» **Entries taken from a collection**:
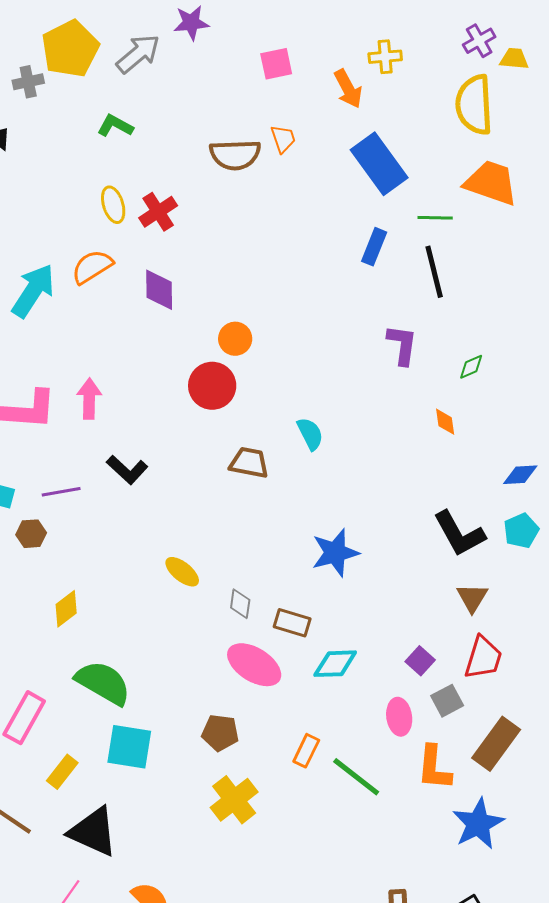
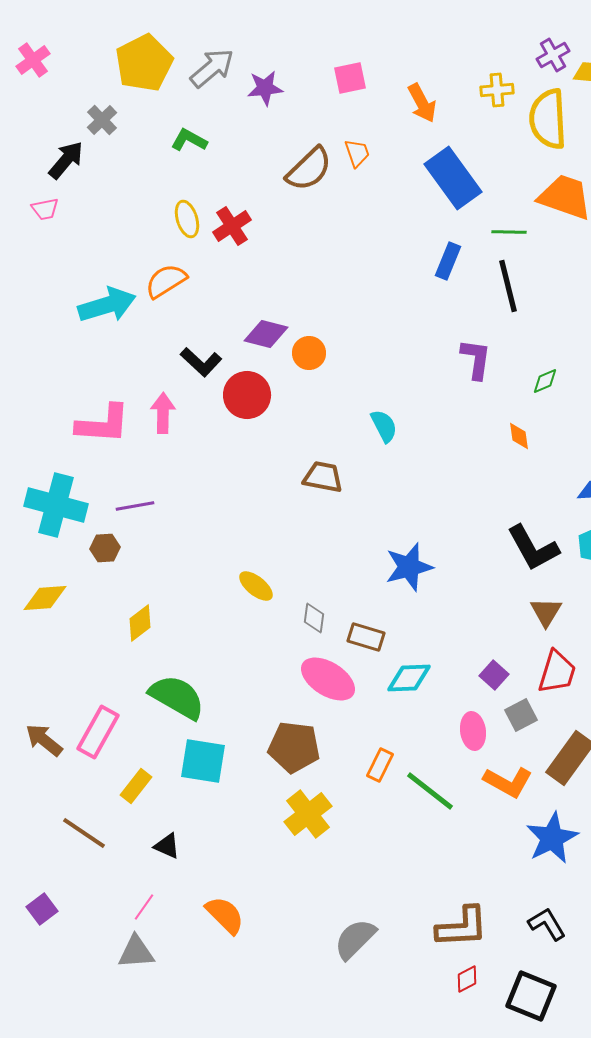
purple star: (191, 23) -> (265, 88), moved
yellow cross: (385, 57) -> (497, 90), moved
gray cross: (28, 82) -> (102, 120), moved, turned -32
brown semicircle: (235, 155) -> (309, 169), turned -42
purple diamond: (159, 290) -> (266, 334), moved, turned -75
cyan arrow: (33, 291) -> (107, 305), turned 40
red circle: (212, 386) -> (247, 395), moved
cyan semicircle: (310, 434) -> (384, 426), moved
black L-shape: (127, 470) -> (201, 362), moved
brown pentagon: (220, 733) -> (294, 747), size x1.4
orange L-shape: (434, 768) -> (508, 782), turned -66
black triangle: (93, 832) -> (167, 846), size x0.5

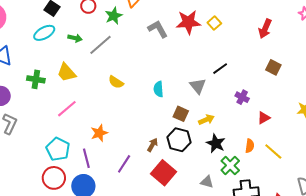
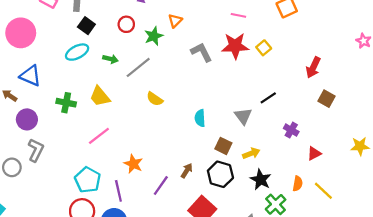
red arrow: (265, 29) -> (313, 67), moved
yellow semicircle: (116, 82) -> (155, 99), moved
orange star: (99, 133) -> (133, 164), turned -30
brown arrow: (152, 145) -> (187, 171), moved
purple line: (124, 164) -> (161, 185), moved

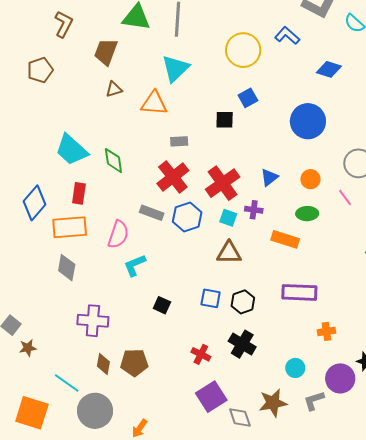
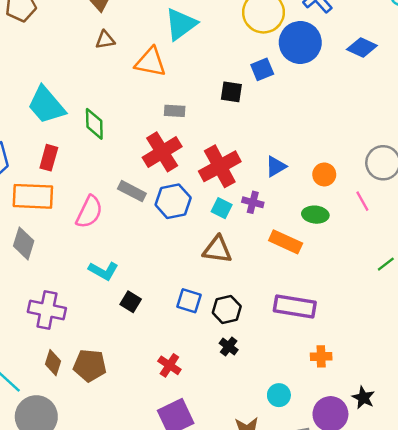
blue circle: (308, 121) -> (300, 42), moved
cyan L-shape: (135, 265) -> (103, 271), moved, turned -135
black cross: (242, 344) -> (229, 346), moved, size x0.6

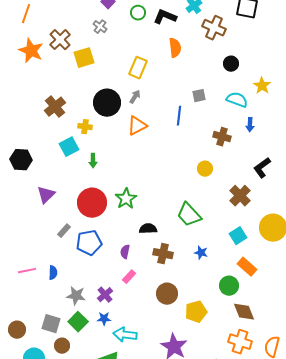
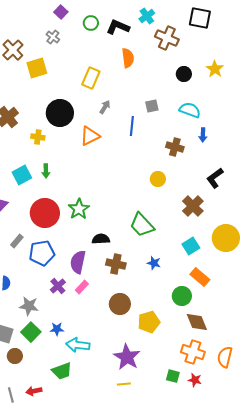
yellow star: (262, 86) -> (215, 69), moved
gray arrow: (135, 97) -> (105, 107), moved
cyan square: (69, 147) -> (22, 175), moved
purple semicircle: (125, 252) -> (78, 262), size x1.6
purple cross: (105, 295) -> (58, 286), moved

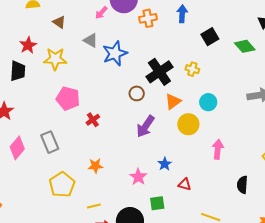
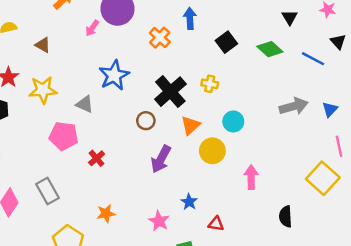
orange cross: (148, 18) -> (160, 38), moved, turned -30
gray triangle: (91, 40) -> (85, 104), moved

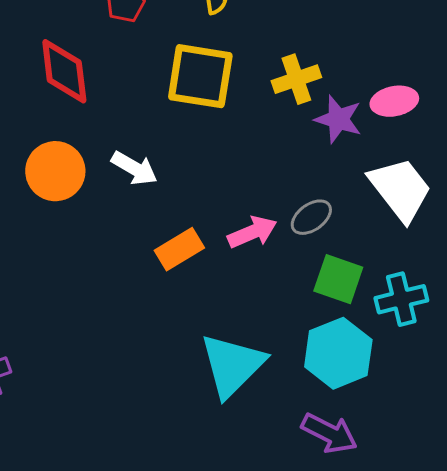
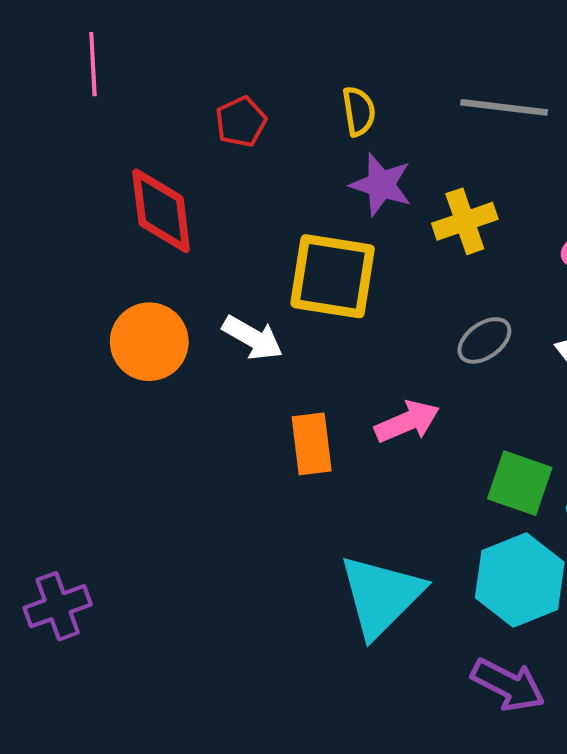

» **Your instructions**: Only the lines from the one containing "purple line: (124, 164) -> (161, 185), moved" through the last line of the entries above should be copied, exactly as they are and without the pictures.

» **Exercise result**:
purple line: (124, 164) -> (161, 185), moved

blue circle: (308, 121) -> (300, 42), moved
cyan L-shape: (135, 265) -> (103, 271), moved, turned -135
black cross: (242, 344) -> (229, 346), moved, size x0.6

yellow star: (262, 86) -> (215, 69), moved
gray arrow: (135, 97) -> (105, 107), moved
cyan square: (69, 147) -> (22, 175), moved
purple semicircle: (125, 252) -> (78, 262), size x1.6
purple cross: (105, 295) -> (58, 286), moved

orange cross: (148, 18) -> (160, 38), moved, turned -30
gray triangle: (91, 40) -> (85, 104), moved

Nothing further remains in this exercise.